• Task objective
Provide only the number of lines below in which the string "blau" occurs.

• Records for the exercise
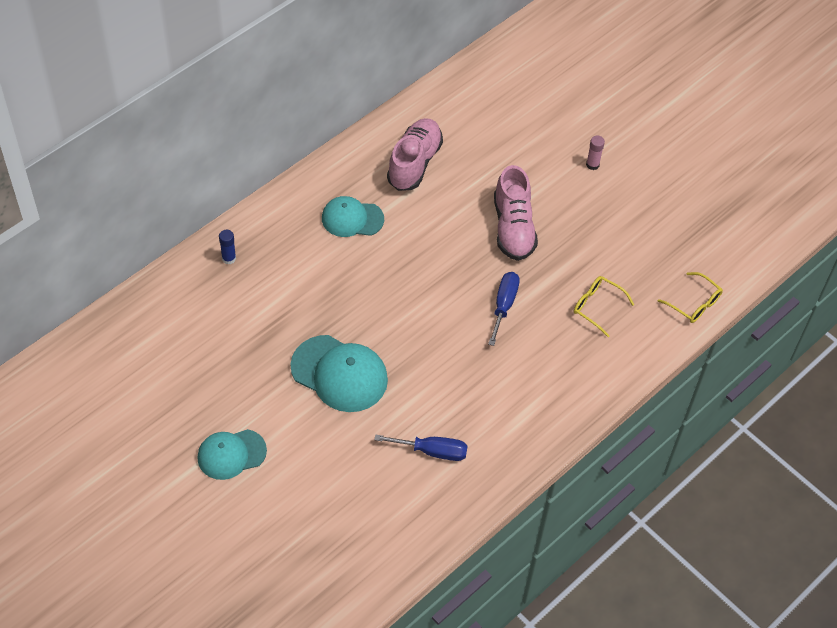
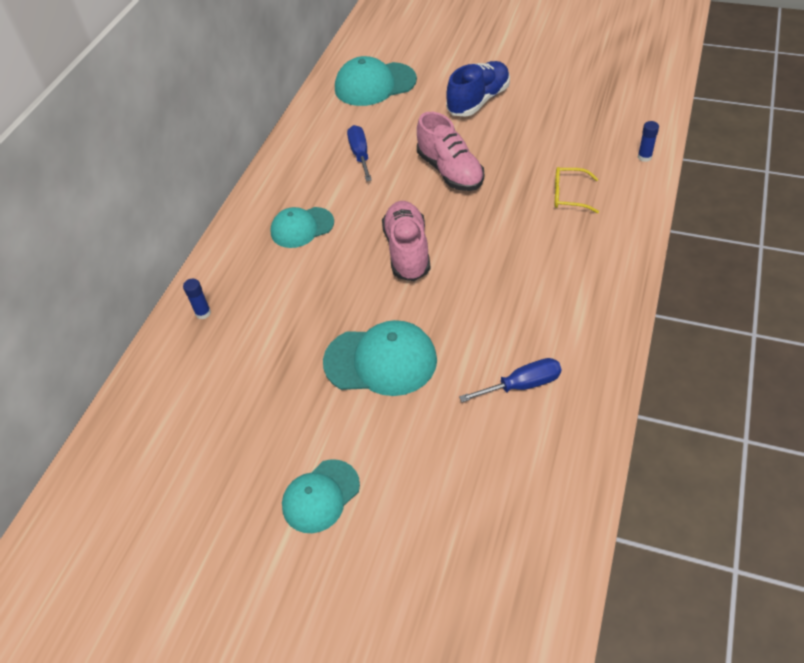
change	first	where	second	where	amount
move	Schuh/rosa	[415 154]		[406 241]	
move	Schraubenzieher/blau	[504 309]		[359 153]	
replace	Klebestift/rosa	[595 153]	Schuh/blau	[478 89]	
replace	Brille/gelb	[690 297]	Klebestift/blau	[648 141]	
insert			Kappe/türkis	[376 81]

• Final answer
3